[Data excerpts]
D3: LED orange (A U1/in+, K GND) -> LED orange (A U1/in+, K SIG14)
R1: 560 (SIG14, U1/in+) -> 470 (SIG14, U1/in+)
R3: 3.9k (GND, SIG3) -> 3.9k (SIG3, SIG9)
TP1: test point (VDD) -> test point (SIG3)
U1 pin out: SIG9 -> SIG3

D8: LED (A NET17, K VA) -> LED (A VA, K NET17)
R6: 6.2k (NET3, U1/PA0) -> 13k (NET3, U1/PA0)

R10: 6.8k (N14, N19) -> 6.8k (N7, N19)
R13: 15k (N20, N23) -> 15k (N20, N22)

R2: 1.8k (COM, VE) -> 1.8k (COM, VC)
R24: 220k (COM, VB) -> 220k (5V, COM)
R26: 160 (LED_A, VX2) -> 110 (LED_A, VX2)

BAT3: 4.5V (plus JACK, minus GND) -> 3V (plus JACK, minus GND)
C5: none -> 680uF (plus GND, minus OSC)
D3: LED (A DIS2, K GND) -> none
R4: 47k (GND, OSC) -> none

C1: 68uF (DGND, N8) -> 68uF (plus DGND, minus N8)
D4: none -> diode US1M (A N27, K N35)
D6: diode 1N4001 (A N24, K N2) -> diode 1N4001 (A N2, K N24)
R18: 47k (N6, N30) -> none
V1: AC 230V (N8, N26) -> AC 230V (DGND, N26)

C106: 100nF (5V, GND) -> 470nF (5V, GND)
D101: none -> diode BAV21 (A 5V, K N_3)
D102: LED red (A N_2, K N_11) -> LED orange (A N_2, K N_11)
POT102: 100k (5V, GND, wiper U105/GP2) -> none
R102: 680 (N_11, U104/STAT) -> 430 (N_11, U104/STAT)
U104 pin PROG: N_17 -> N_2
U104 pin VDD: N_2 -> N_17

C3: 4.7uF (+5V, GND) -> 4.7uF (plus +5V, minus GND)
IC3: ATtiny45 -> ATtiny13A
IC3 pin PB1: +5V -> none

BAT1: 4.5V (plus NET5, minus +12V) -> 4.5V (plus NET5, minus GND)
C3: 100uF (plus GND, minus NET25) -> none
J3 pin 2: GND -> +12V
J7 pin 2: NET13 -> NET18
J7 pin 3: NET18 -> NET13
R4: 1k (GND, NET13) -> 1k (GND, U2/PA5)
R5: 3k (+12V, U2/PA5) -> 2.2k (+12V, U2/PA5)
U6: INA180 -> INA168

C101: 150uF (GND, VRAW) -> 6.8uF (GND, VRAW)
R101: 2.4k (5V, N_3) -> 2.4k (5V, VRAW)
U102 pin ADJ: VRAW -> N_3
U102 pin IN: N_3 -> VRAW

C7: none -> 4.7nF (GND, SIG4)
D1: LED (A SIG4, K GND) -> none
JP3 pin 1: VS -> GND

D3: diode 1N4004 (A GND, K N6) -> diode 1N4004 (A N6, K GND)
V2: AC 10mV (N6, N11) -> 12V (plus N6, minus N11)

# [PROBLEM DESCRIPTION]
In the entries above, restate word for word the lines between the one holding "IC3 pin PB1: +5V -> none" and the one holding "U6: INA180 -> INA168", inclusive, and nothing besides.

# [SOLUTION TO THE PROBLEM]
IC3 pin PB1: +5V -> none

BAT1: 4.5V (plus NET5, minus +12V) -> 4.5V (plus NET5, minus GND)
C3: 100uF (plus GND, minus NET25) -> none
J3 pin 2: GND -> +12V
J7 pin 2: NET13 -> NET18
J7 pin 3: NET18 -> NET13
R4: 1k (GND, NET13) -> 1k (GND, U2/PA5)
R5: 3k (+12V, U2/PA5) -> 2.2k (+12V, U2/PA5)
U6: INA180 -> INA168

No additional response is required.